Change detection data:

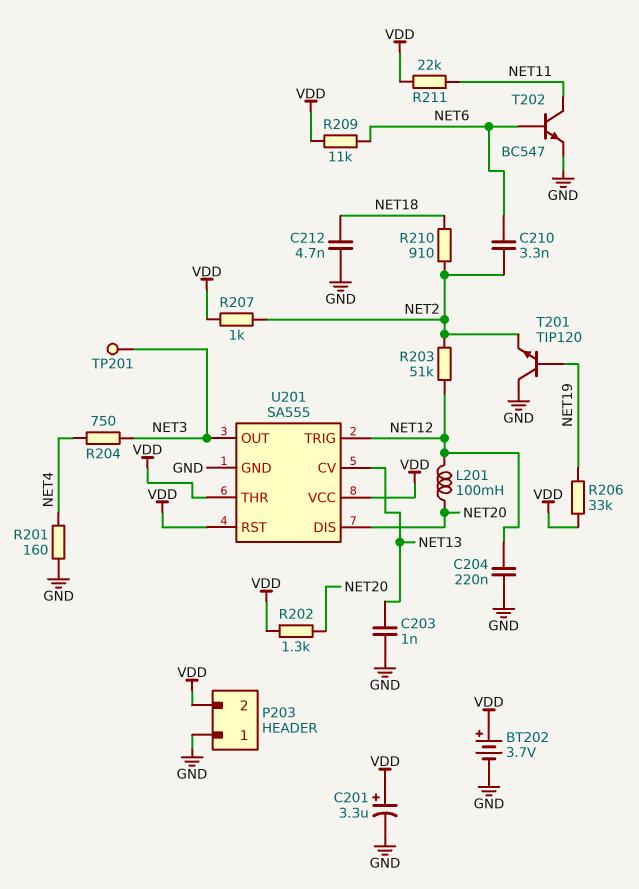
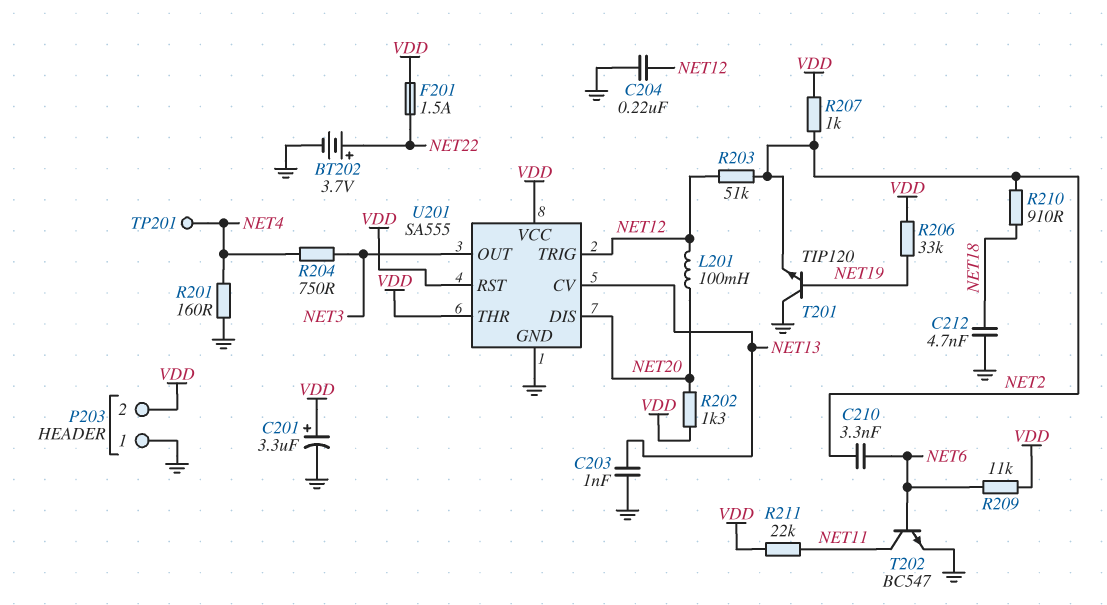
BT202: 3.7V (plus VDD, minus GND) -> 3.7V (plus NET22, minus GND)
F201: none -> 1.5A (NET22, VDD)
TP201: test point (NET3) -> test point (NET4)

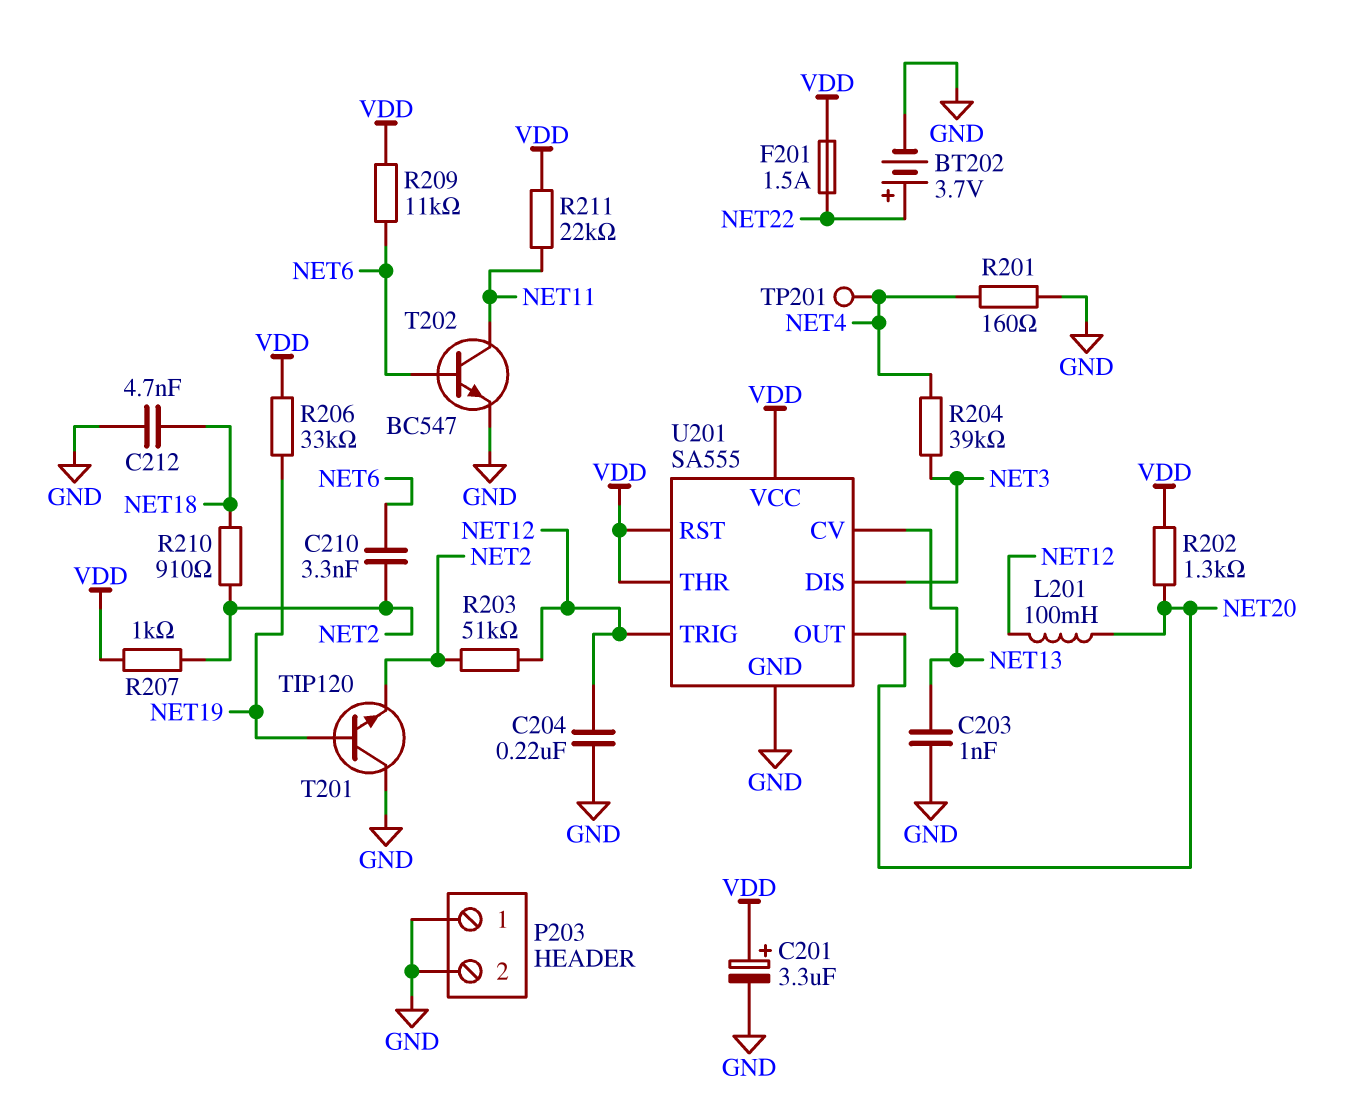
P203 pin 2: VDD -> GND
R204: 750 (NET3, NET4) -> 39k (NET3, NET4)
U201 pin DIS: NET20 -> NET3
U201 pin OUT: NET3 -> NET20

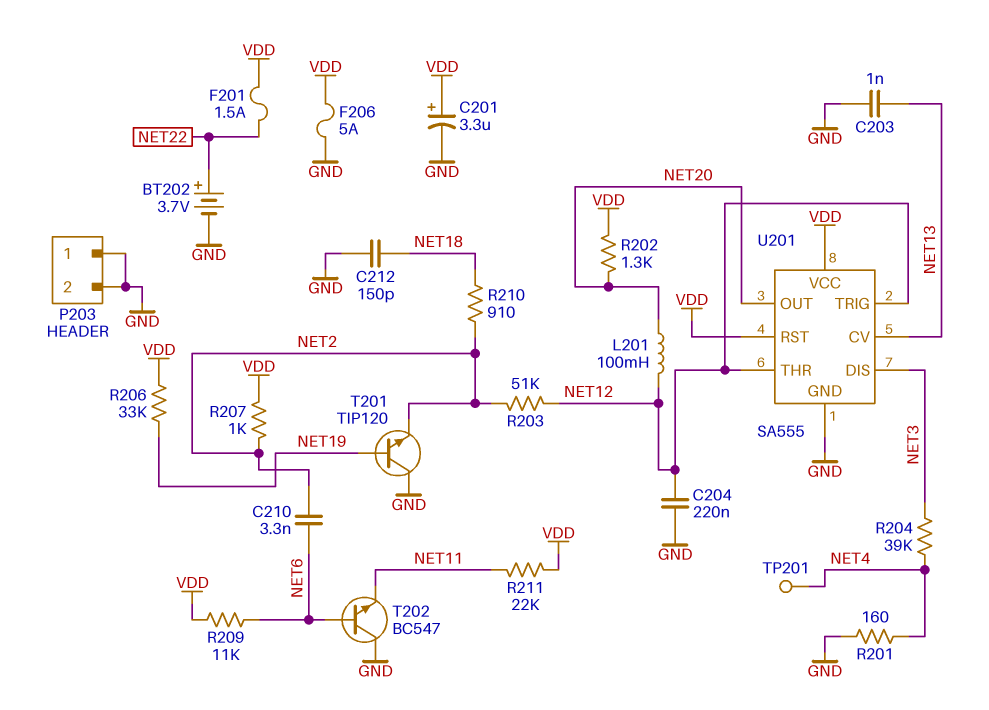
C212: 4.7nF (GND, NET18) -> 150pF (GND, NET18)
F206: none -> 5A (GND, VDD)
T202: NPN BC547 (B NET6, C NET11, E GND) -> NPN BC547 (B NET6, C GND, E NET11)
U201 pin THR: VDD -> NET12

Work to be completed:
Set down only the lines from the one with "P203 pin 2: VDD -> GND" through the end of the entries, exactly as they appear, leaving out each picture.

Response to the exercise:
P203 pin 2: VDD -> GND
R204: 750 (NET3, NET4) -> 39k (NET3, NET4)
U201 pin DIS: NET20 -> NET3
U201 pin OUT: NET3 -> NET20

C212: 4.7nF (GND, NET18) -> 150pF (GND, NET18)
F206: none -> 5A (GND, VDD)
T202: NPN BC547 (B NET6, C NET11, E GND) -> NPN BC547 (B NET6, C GND, E NET11)
U201 pin THR: VDD -> NET12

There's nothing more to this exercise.